== Segment start ==

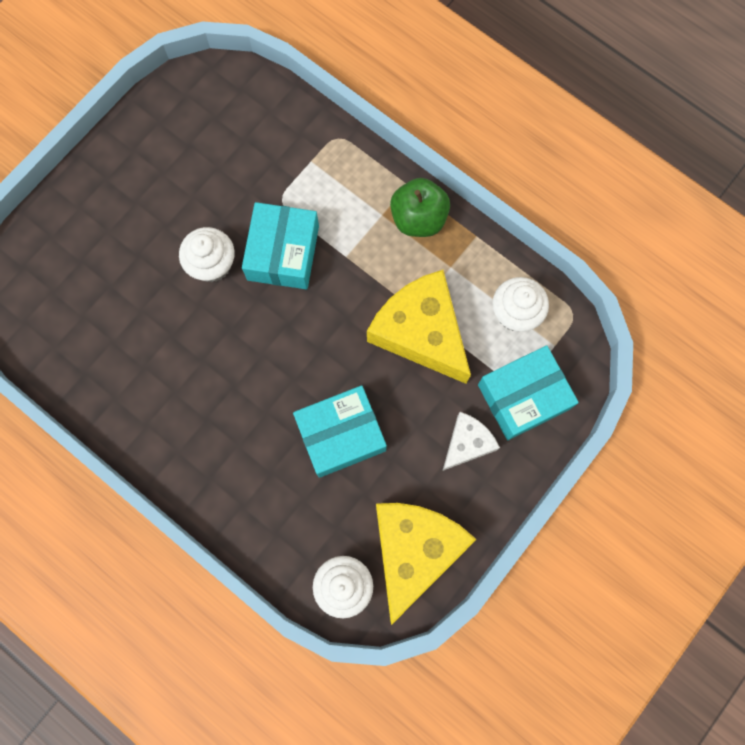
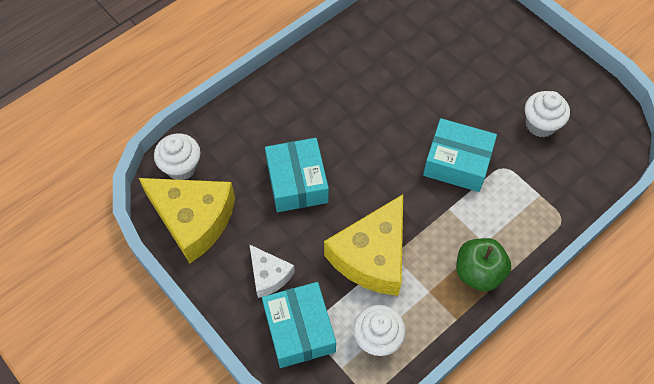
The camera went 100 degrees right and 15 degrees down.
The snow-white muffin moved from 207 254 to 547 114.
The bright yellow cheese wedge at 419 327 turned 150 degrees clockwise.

== Segment end ==

#### Your task:
Everything in the material above is to be reproduced exactly, pictures aside.

#### Task response:
The camera went 100 degrees right and 15 degrees down.
The snow-white muffin moved from 207 254 to 547 114.
The bright yellow cheese wedge at 419 327 turned 150 degrees clockwise.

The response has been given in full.